[Problem requirements] The records follow. Filter them to the lines that hold "none".

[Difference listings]
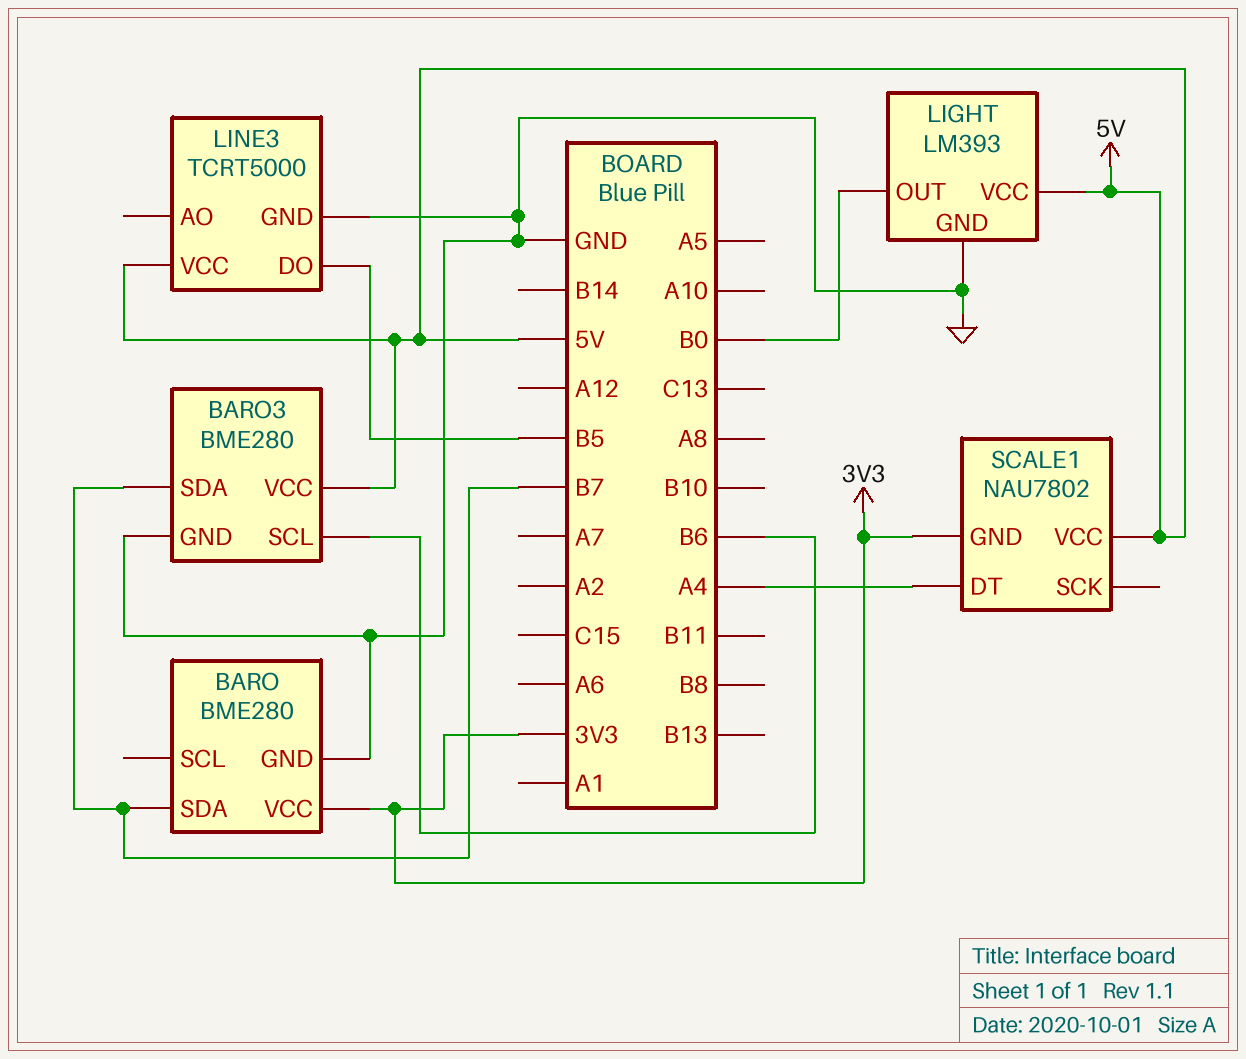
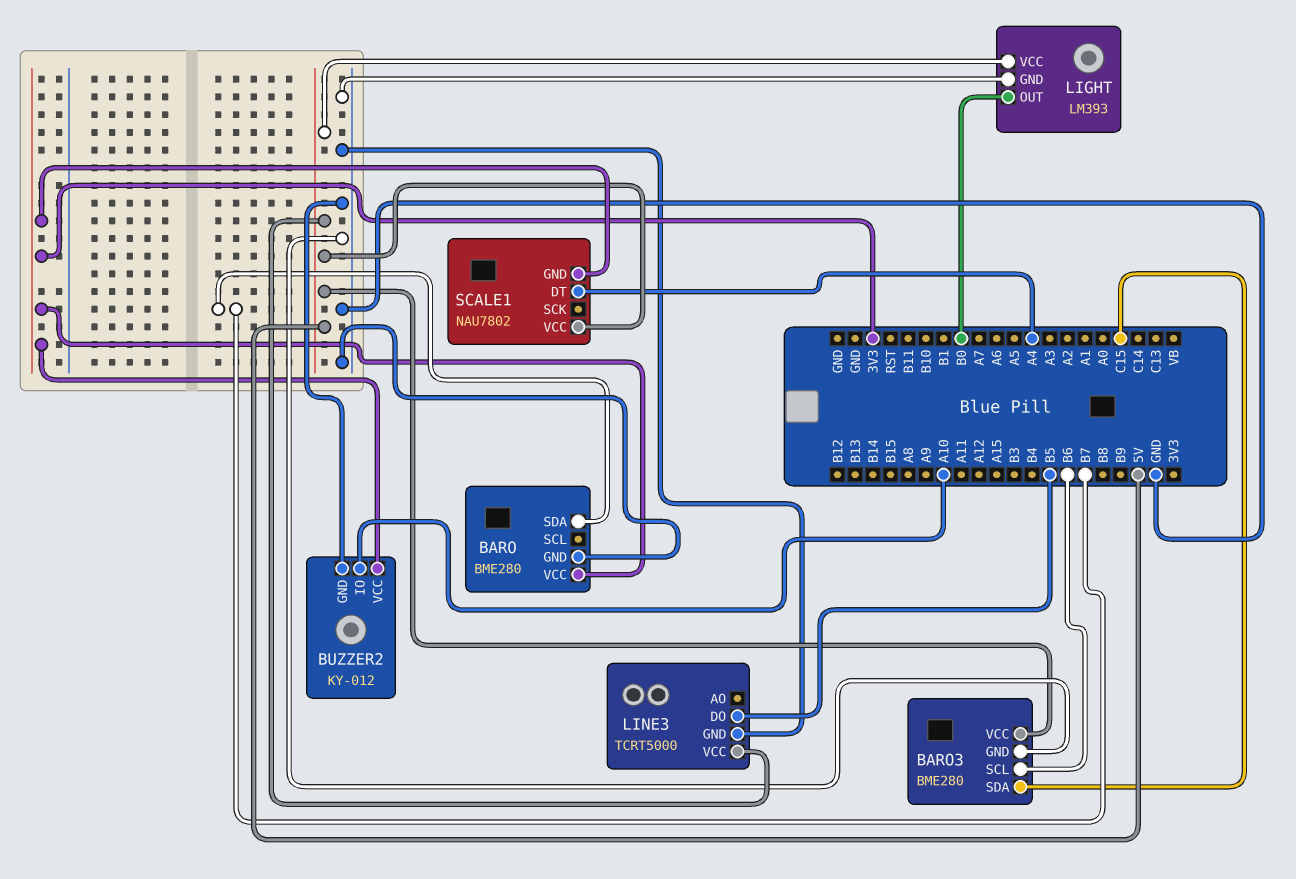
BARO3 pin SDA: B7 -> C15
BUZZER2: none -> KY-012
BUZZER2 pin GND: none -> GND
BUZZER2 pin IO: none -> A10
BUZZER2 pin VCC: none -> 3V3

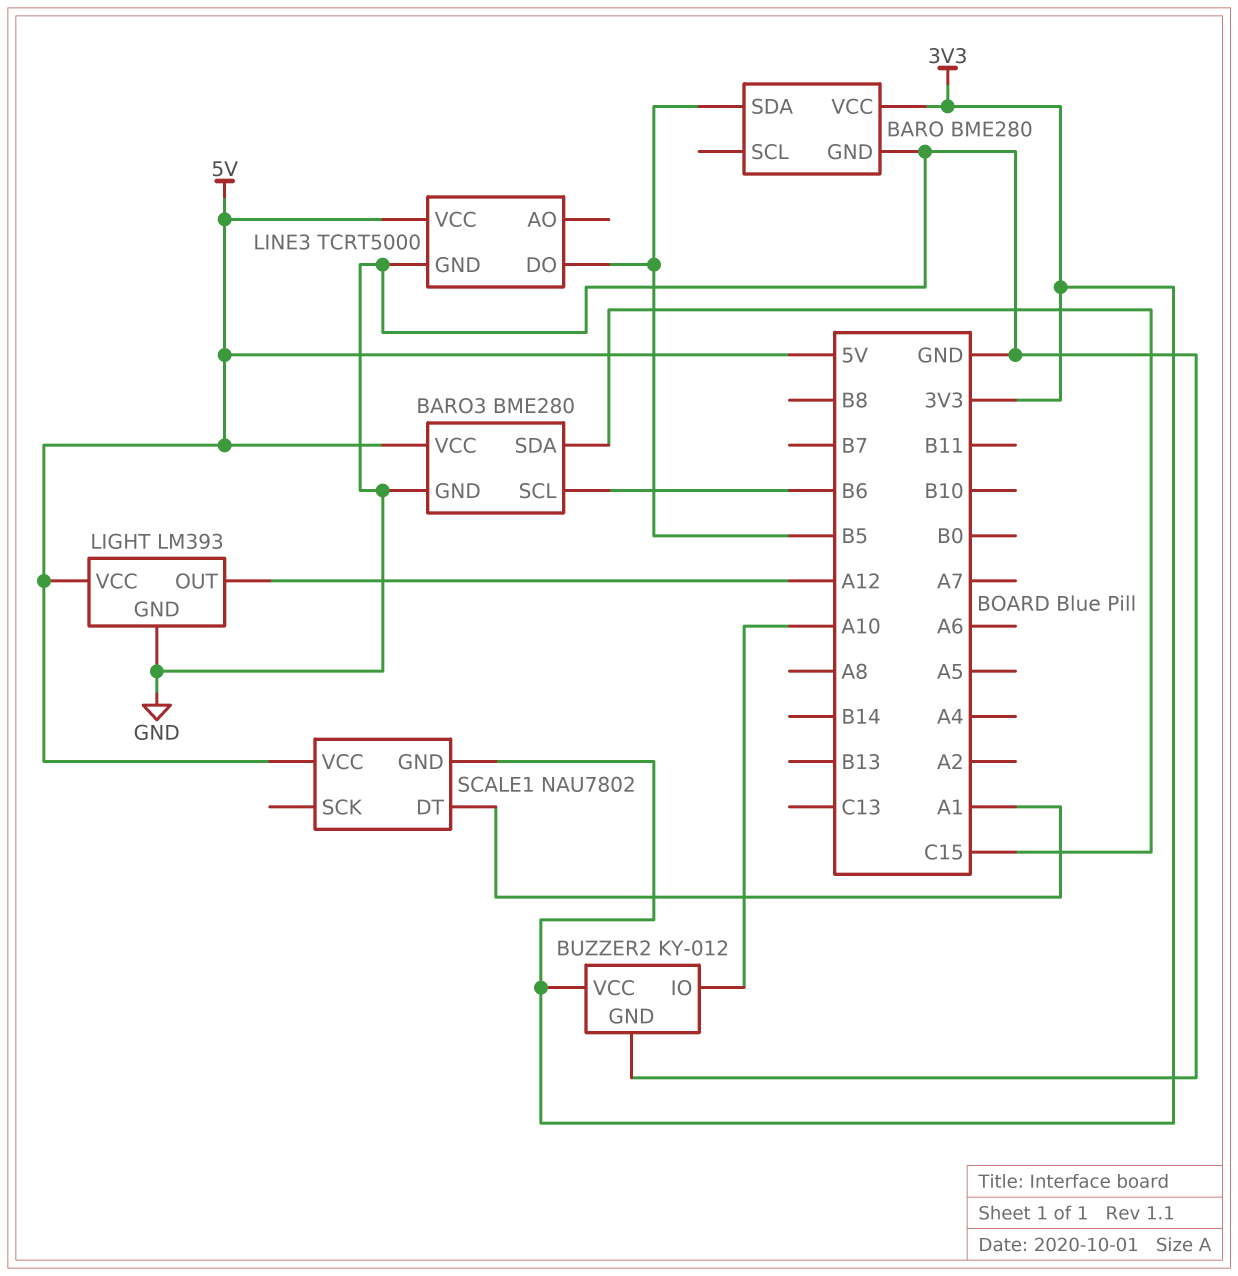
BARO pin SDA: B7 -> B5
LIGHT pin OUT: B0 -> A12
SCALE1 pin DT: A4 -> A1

[Output for this exercise]
BUZZER2: none -> KY-012
BUZZER2 pin GND: none -> GND
BUZZER2 pin IO: none -> A10
BUZZER2 pin VCC: none -> 3V3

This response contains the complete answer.